**Object transformation records:**
++++++++++

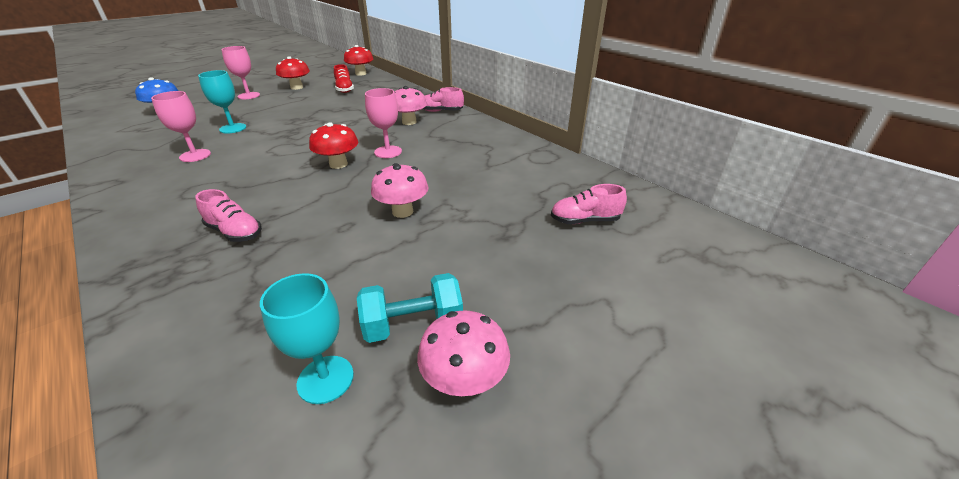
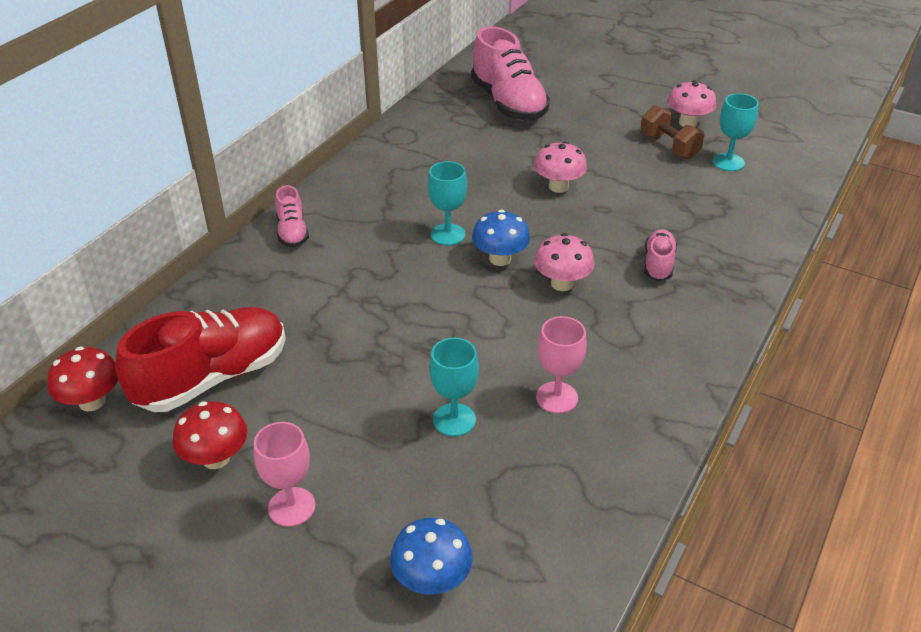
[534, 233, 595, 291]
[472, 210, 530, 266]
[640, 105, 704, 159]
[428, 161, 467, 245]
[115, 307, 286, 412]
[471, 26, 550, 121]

++++++++++

**What to produce:** With the pictures stripped out, return each record word for word.

**Task response:**
[534, 233, 595, 291]
[472, 210, 530, 266]
[640, 105, 704, 159]
[428, 161, 467, 245]
[115, 307, 286, 412]
[471, 26, 550, 121]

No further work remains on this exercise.